> [Extracted information]
════════════════
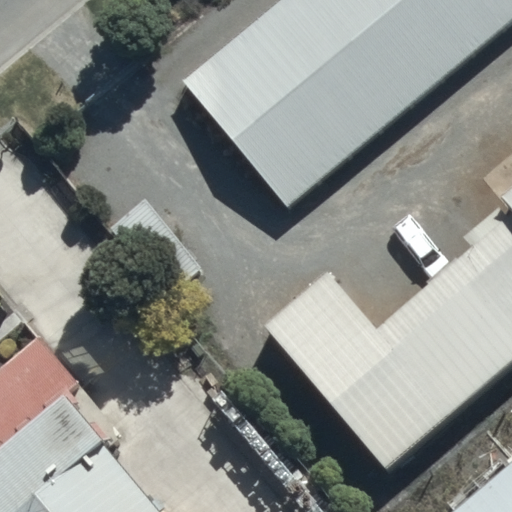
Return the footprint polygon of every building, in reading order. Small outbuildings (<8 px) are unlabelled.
════════════════
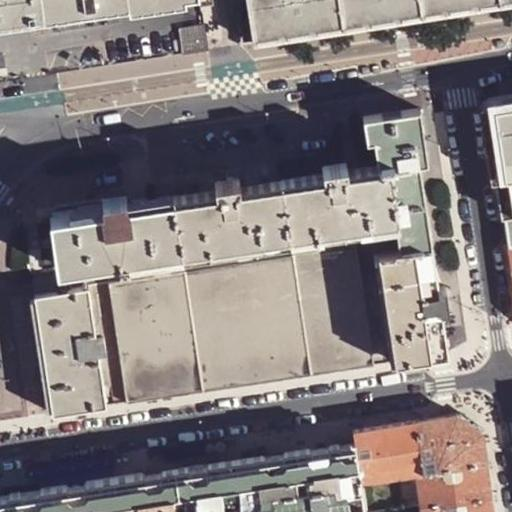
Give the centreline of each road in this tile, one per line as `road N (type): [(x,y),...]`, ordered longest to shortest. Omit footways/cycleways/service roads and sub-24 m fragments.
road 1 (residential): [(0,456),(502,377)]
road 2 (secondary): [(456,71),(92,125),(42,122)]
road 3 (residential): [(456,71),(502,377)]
════════════════
> [Work to be completed] Copy out every line of the data above that contains the string "road". Case counts.

> [Solution for this problem]
Give the centreline of each road in this tile, one per line as `road N (type): [(x,y),...]`, ordered longest to shortest. Omit footways/cycleways/service roads and sub-24 m fragments.
road 1 (residential): [(0,456),(502,377)]
road 2 (secondary): [(456,71),(92,125),(42,122)]
road 3 (residential): [(456,71),(502,377)]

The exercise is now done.